Your goal: Format every line of the material below as a Markdown table with the columns Row and Line, numbering each line and omitting any blank lines. Leave the picture out of your answer.

--- Records for this task ---

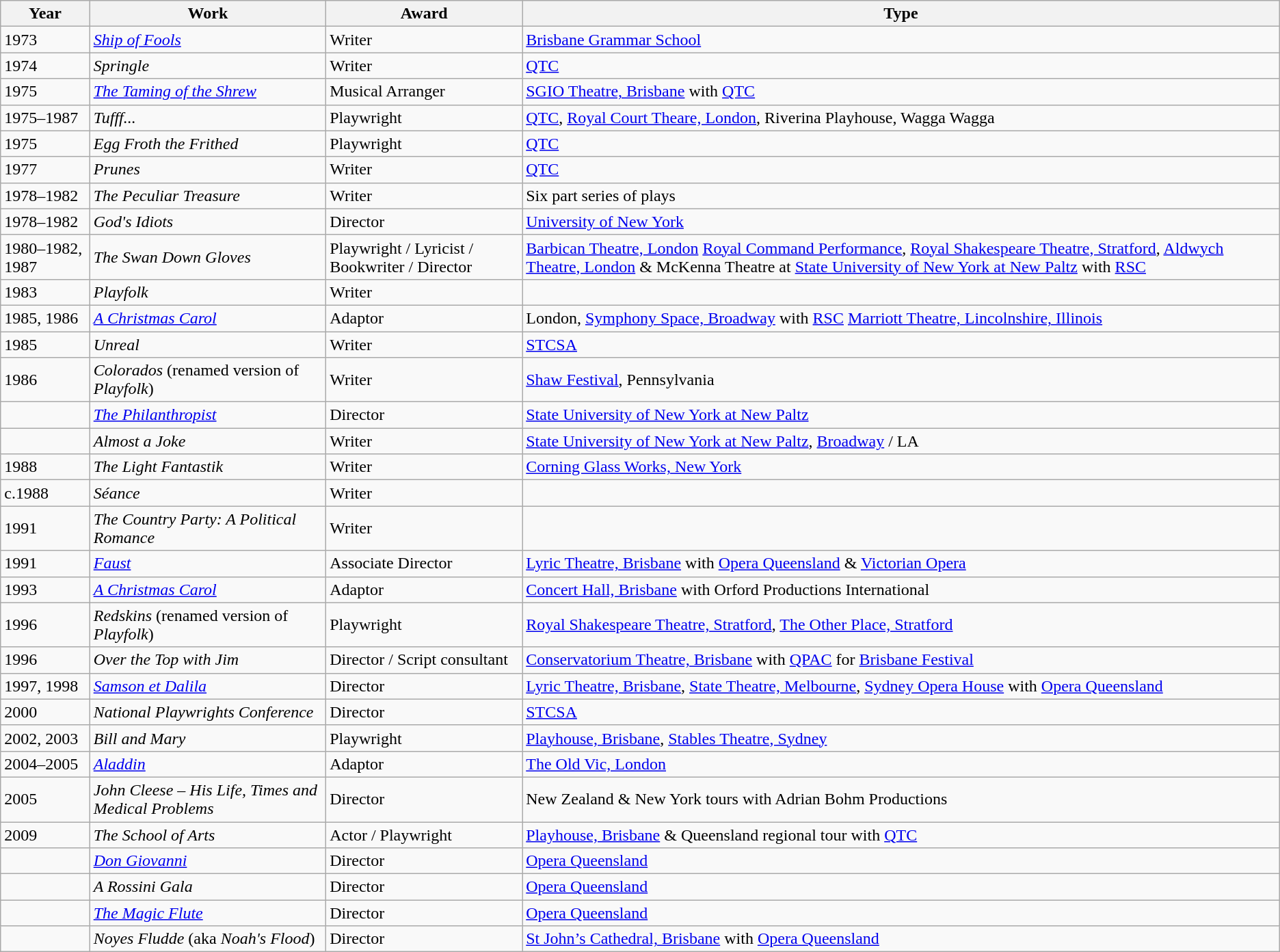
QTC, Royal Court Theare, London, Riverina Playhouse, Wagga Wagga (901, 118)
New Zealand & New York tours with Adrian Bohm Productions (901, 799)
The Taming of the Shrew (208, 92)
Musical Arranger (424, 92)
The Philanthropist (208, 415)
University of New York (901, 222)
The Country Party: A Political Romance (208, 528)
Conservatorium Theatre, Brisbane with QPAC for Brisbane Festival (901, 660)
Samson et Dalila (208, 686)
Faust (208, 563)
Six part series of plays (901, 196)
Springle (208, 66)
1997, 1998 (45, 686)
Royal Shakespeare Theatre, Stratford, The Other Place, Stratford (901, 625)
Playhouse, Brisbane & Queensland regional tour with QTC (901, 835)
1993 (45, 589)
Work (208, 14)
The Swan Down Gloves (208, 257)
Don Giovanni (208, 861)
Egg Froth the Frithed (208, 144)
Playwright / Lyricist / Bookwriter / Director (424, 257)
1983 (45, 292)
Year (45, 14)
1986 (45, 380)
The Old Vic, London (901, 764)
Prunes (208, 170)
1985 (45, 344)
1975–1987 (45, 118)
Bill and Mary (208, 738)
Séance (208, 493)
Type (901, 14)
Noyes Fludde (aka Noah's Flood) (208, 939)
The School of Arts (208, 835)
Award (424, 14)
National Playwrights Conference (208, 712)
Corning Glass Works, New York (901, 467)
Over the Top with Jim (208, 660)
1988 (45, 467)
Lyric Theatre, Brisbane with Opera Queensland & Victorian Opera (901, 563)
2004–2005 (45, 764)
The Magic Flute (208, 913)
State University of New York at New Paltz (901, 415)
2009 (45, 835)
Associate Director (424, 563)
1973 (45, 40)
Lyric Theatre, Brisbane, State Theatre, Melbourne, Sydney Opera House with Opera Queensland (901, 686)
c.1988 (45, 493)
Almost a Joke (208, 441)
London, Symphony Space, Broadway with RSC Marriott Theatre, Lincolnshire, Illinois (901, 318)
Tufff... (208, 118)
Brisbane Grammar School (901, 40)
Concert Hall, Brisbane with Orford Productions International (901, 589)
1985, 1986 (45, 318)
God's Idiots (208, 222)
John Cleese – His Life, Times and Medical Problems (208, 799)
Playfolk (208, 292)
State University of New York at New Paltz, Broadway / LA (901, 441)
St John’s Cathedral, Brisbane with Opera Queensland (901, 939)
Aladdin (208, 764)
Unreal (208, 344)
The Light Fantastik (208, 467)
Ship of Fools (208, 40)
The Peculiar Treasure (208, 196)
2005 (45, 799)
Director / Script consultant (424, 660)
Colorados (renamed version of Playfolk) (208, 380)
2000 (45, 712)
SGIO Theatre, Brisbane with QTC (901, 92)
1974 (45, 66)
Shaw Festival, Pennsylvania (901, 380)
Redskins (renamed version of Playfolk) (208, 625)
Playhouse, Brisbane, Stables Theatre, Sydney (901, 738)
Actor / Playwright (424, 835)
1980–1982, 1987 (45, 257)
2002, 2003 (45, 738)
1977 (45, 170)
A Rossini Gala (208, 887)
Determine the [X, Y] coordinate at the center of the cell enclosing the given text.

---

Task result:
| Row | Line |
|---|---|
| 1 | QTC, Royal Court Theare, London, Riverina Playhouse, Wagga Wagga (901, 118) |
| 2 | New Zealand & New York tours with Adrian Bohm Productions (901, 799) |
| 3 | The Taming of the Shrew (208, 92) |
| 4 | Musical Arranger (424, 92) |
| 5 | The Philanthropist (208, 415) |
| 6 | University of New York (901, 222) |
| 7 | The Country Party: A Political Romance (208, 528) |
| 8 | Conservatorium Theatre, Brisbane with QPAC for Brisbane Festival (901, 660) |
| 9 | Samson et Dalila (208, 686) |
| 10 | Faust (208, 563) |
| 11 | Six part series of plays (901, 196) |
| 12 | Springle (208, 66) |
| 13 | 1997, 1998 (45, 686) |
| 14 | Royal Shakespeare Theatre, Stratford, The Other Place, Stratford (901, 625) |
| 15 | Playhouse, Brisbane & Queensland regional tour with QTC (901, 835) |
| 16 | 1993 (45, 589) |
| 17 | Work (208, 14) |
| 18 | The Swan Down Gloves (208, 257) |
| 19 | Don Giovanni (208, 861) |
| 20 | Egg Froth the Frithed (208, 144) |
| 21 | Playwright / Lyricist / Bookwriter / Director (424, 257) |
| 22 | 1983 (45, 292) |
| 23 | Year (45, 14) |
| 24 | 1986 (45, 380) |
| 25 | The Old Vic, London (901, 764) |
| 26 | Prunes (208, 170) |
| 27 | 1985 (45, 344) |
| 28 | 1975–1987 (45, 118) |
| 29 | Bill and Mary (208, 738) |
| 30 | Séance (208, 493) |
| 31 | Type (901, 14) |
| 32 | Noyes Fludde (aka Noah's Flood) (208, 939) |
| 33 | The School of Arts (208, 835) |
| 34 | Award (424, 14) |
| 35 | National Playwrights Conference (208, 712) |
| 36 | Corning Glass Works, New York (901, 467) |
| 37 | Over the Top with Jim (208, 660) |
| 38 | 1988 (45, 467) |
| 39 | Lyric Theatre, Brisbane with Opera Queensland & Victorian Opera (901, 563) |
| 40 | 2004–2005 (45, 764) |
| 41 | The Magic Flute (208, 913) |
| 42 | State University of New York at New Paltz (901, 415) |
| 43 | 2009 (45, 835) |
| 44 | Associate Director (424, 563) |
| 45 | 1973 (45, 40) |
| 46 | Lyric Theatre, Brisbane, State Theatre, Melbourne, Sydney Opera House with Opera Queensland (901, 686) |
| 47 | c.1988 (45, 493) |
| 48 | Almost a Joke (208, 441) |
| 49 | London, Symphony Space, Broadway with RSC Marriott Theatre, Lincolnshire, Illinois (901, 318) |
| 50 | Tufff... (208, 118) |
| 51 | Brisbane Grammar School (901, 40) |
| 52 | Concert Hall, Brisbane with Orford Productions International (901, 589) |
| 53 | 1985, 1986 (45, 318) |
| 54 | God's Idiots (208, 222) |
| 55 | John Cleese – His Life, Times and Medical Problems (208, 799) |
| 56 | Playfolk (208, 292) |
| 57 | State University of New York at New Paltz, Broadway / LA (901, 441) |
| 58 | St John’s Cathedral, Brisbane with Opera Queensland (901, 939) |
| 59 | Aladdin (208, 764) |
| 60 | Unreal (208, 344) |
| 61 | The Light Fantastik (208, 467) |
| 62 | Ship of Fools (208, 40) |
| 63 | The Peculiar Treasure (208, 196) |
| 64 | 2005 (45, 799) |
| 65 | Director / Script consultant (424, 660) |
| 66 | Colorados (renamed version of Playfolk) (208, 380) |
| 67 | 2000 (45, 712) |
| 68 | SGIO Theatre, Brisbane with QTC (901, 92) |
| 69 | 1974 (45, 66) |
| 70 | Shaw Festival, Pennsylvania (901, 380) |
| 71 | Redskins (renamed version of Playfolk) (208, 625) |
| 72 | Playhouse, Brisbane, Stables Theatre, Sydney (901, 738) |
| 73 | Actor / Playwright (424, 835) |
| 74 | 1980–1982, 1987 (45, 257) |
| 75 | 2002, 2003 (45, 738) |
| 76 | 1977 (45, 170) |
| 77 | A Rossini Gala (208, 887) |
| 78 | Determine the [X, Y] coordinate at the center of the cell enclosing the given text. |